* **WHAT YOU ARE ASKED TO DO**
When you copy the data that follows, reproduce every word exactly and leave out the images.
○ ○ ○ ○
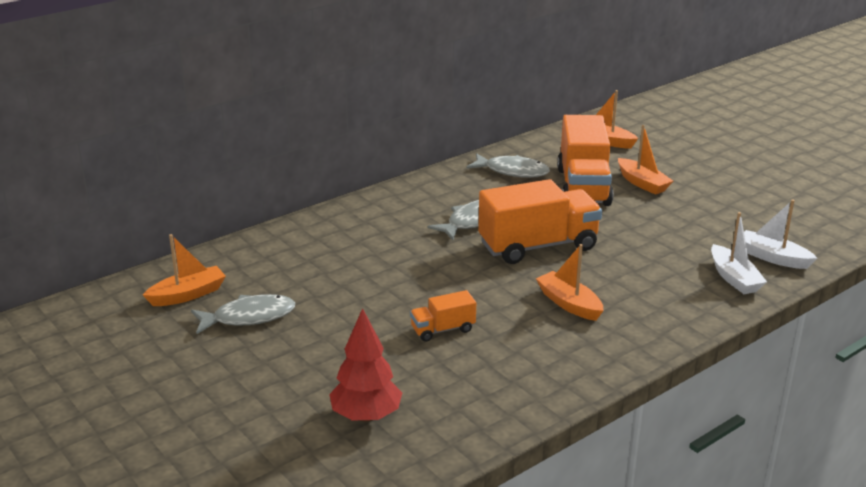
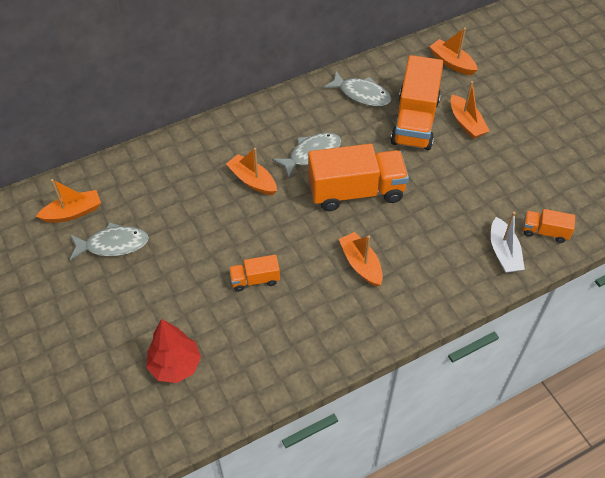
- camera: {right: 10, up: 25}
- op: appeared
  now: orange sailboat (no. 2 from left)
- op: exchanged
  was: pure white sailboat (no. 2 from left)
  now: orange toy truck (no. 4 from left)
○ ○ ○ ○
* **TASK RESULT**
- camera: {right: 10, up: 25}
- op: appeared
  now: orange sailboat (no. 2 from left)
- op: exchanged
  was: pure white sailboat (no. 2 from left)
  now: orange toy truck (no. 4 from left)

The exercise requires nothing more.